Locate each line in the entries below that contains the string "tuplet", and copy every such line.
--- START OF MATERIALS PROVIDED ---
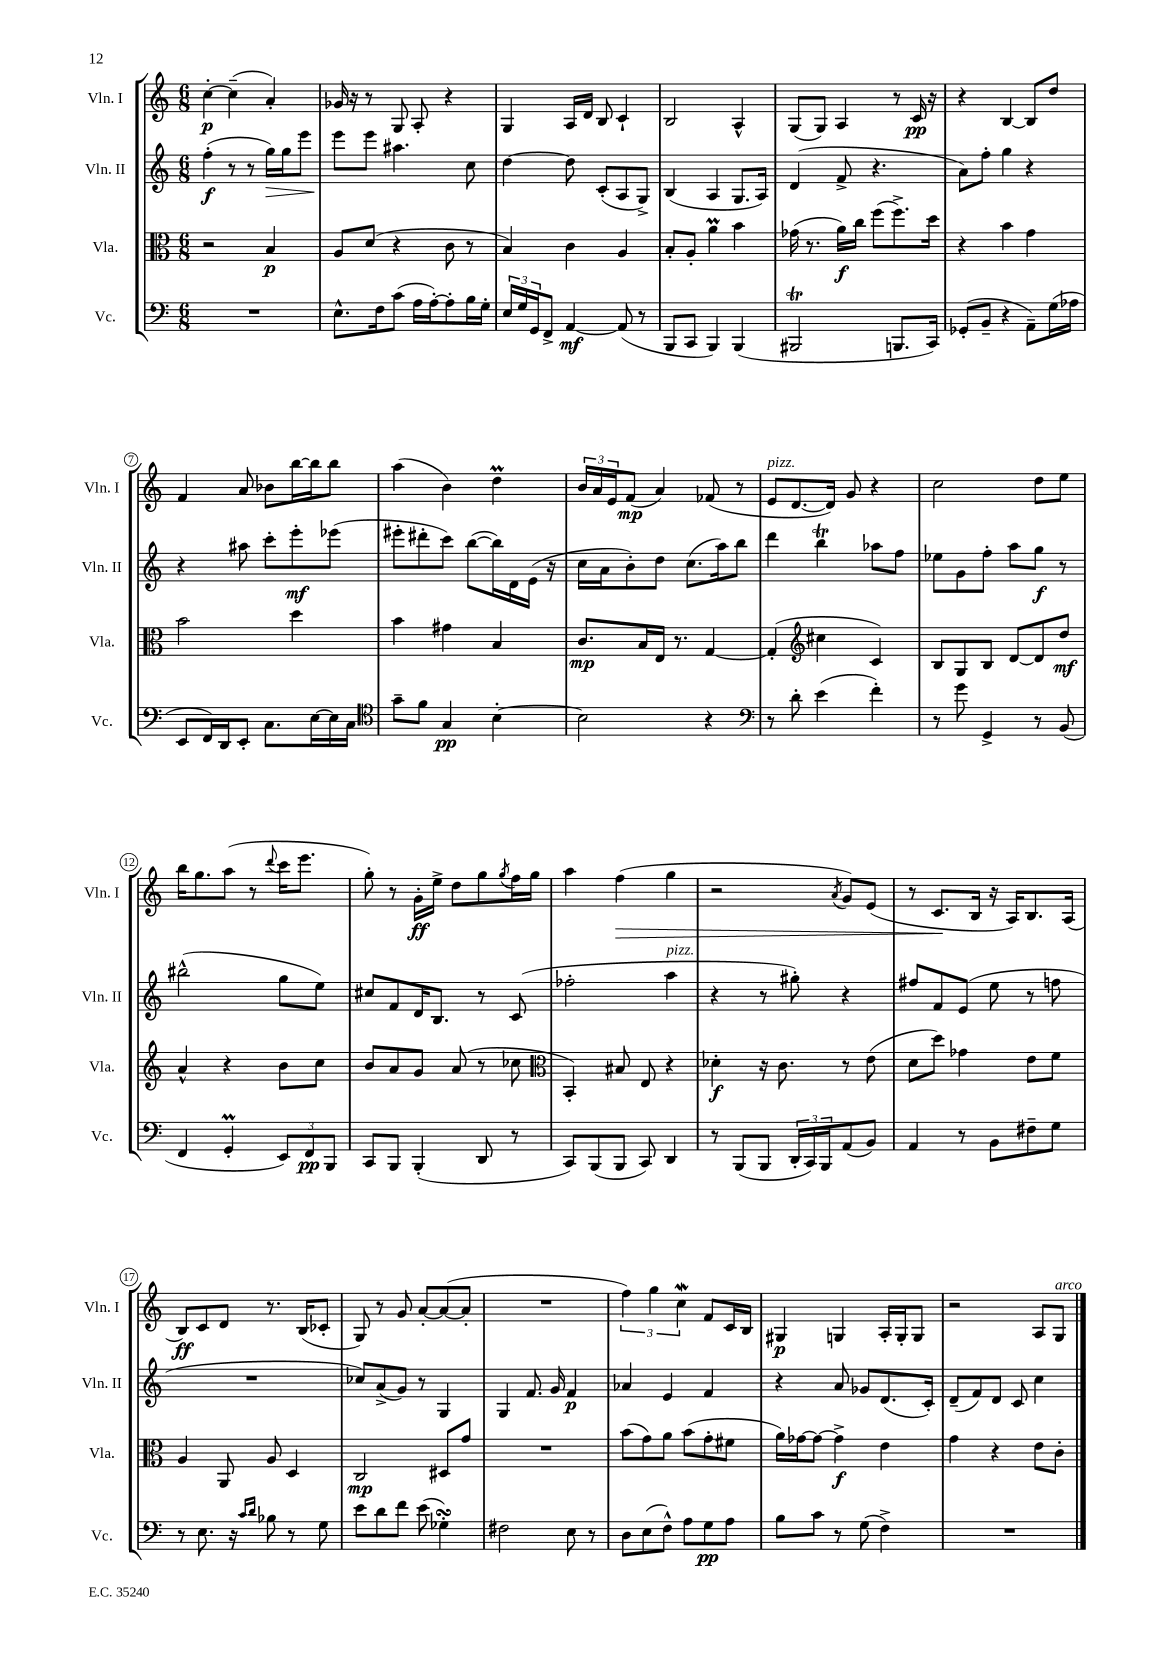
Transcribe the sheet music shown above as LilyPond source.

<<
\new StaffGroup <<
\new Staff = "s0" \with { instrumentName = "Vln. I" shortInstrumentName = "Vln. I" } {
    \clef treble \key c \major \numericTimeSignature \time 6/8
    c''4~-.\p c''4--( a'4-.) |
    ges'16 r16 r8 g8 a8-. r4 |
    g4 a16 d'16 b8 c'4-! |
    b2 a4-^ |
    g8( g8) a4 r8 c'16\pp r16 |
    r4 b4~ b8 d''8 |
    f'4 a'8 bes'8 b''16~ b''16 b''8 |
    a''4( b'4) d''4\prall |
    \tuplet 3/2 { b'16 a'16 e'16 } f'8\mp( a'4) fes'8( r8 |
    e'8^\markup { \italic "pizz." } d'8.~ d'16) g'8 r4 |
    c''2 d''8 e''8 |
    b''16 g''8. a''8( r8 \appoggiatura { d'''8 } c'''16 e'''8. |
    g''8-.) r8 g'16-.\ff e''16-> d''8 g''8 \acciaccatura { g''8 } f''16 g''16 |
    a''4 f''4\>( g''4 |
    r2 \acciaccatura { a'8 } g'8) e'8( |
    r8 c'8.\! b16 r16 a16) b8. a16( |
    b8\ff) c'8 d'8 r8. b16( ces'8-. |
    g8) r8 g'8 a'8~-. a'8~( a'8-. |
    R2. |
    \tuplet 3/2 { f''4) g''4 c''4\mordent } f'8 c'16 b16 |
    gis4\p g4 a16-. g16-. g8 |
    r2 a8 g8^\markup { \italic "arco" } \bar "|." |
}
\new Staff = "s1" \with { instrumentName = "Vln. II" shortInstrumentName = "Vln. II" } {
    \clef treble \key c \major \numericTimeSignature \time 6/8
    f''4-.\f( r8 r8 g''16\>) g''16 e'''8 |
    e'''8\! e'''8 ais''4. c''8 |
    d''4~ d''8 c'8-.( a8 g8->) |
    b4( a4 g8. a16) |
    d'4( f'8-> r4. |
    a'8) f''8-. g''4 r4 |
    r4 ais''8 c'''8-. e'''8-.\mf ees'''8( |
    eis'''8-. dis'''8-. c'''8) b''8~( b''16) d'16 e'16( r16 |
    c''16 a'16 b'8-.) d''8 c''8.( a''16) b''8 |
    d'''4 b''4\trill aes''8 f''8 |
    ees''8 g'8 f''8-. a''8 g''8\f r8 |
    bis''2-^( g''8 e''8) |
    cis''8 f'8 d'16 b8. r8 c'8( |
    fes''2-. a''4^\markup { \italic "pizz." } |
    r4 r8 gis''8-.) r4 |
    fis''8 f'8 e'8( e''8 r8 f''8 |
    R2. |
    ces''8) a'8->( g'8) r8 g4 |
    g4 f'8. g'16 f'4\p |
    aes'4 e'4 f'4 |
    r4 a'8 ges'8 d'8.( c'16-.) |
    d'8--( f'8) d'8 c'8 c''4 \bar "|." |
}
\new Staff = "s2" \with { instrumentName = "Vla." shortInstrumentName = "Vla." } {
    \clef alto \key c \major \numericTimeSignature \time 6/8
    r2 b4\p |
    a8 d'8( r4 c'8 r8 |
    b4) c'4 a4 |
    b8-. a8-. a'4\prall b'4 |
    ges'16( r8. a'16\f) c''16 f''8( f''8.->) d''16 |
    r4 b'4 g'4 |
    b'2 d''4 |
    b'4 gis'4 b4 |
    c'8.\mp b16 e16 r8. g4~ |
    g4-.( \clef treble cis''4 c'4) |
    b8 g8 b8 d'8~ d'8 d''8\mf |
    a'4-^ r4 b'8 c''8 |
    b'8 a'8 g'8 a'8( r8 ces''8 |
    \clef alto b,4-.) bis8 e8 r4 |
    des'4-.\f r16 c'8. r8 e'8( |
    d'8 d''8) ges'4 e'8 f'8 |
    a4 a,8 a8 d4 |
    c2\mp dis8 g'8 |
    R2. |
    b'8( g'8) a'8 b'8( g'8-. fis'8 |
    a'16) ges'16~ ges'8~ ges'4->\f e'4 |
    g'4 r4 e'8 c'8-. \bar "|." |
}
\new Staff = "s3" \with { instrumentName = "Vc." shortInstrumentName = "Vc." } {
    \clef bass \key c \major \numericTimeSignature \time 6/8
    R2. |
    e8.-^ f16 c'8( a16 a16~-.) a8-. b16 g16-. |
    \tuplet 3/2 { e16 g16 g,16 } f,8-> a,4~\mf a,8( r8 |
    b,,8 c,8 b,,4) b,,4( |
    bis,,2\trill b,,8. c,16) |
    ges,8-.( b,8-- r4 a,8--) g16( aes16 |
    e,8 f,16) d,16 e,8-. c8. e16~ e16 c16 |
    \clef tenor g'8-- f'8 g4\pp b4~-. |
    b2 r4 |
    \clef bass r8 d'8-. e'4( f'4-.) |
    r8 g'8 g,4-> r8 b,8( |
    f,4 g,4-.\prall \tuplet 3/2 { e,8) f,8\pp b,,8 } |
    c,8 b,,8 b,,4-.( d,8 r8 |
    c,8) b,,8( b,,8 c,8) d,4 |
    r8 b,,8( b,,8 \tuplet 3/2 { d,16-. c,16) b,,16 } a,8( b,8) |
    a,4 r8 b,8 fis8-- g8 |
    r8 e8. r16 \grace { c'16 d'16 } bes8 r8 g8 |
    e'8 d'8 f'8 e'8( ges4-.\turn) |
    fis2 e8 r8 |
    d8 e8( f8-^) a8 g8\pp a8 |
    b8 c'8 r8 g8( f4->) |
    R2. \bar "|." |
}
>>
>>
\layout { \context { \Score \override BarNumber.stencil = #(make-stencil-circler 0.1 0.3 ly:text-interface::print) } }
--- END OF MATERIALS PROVIDED ---
*EXPECTED ANSWER*:
    \tuplet 3/2 { b'16 a'16 e'16 } f'8\mp( a'4) fes'8( r8 |
    \tuplet 3/2 { f''4) g''4 c''4\mordent } f'8 c'16 b16 |
    \tuplet 3/2 { e16 g16 g,16 } f,8-> a,4~\mf a,8( r8 |
    f,4 g,4-.\prall \tuplet 3/2 { e,8) f,8\pp b,,8 } |
    r8 b,,8( b,,8 \tuplet 3/2 { d,16-. c,16) b,,16 } a,8( b,8) |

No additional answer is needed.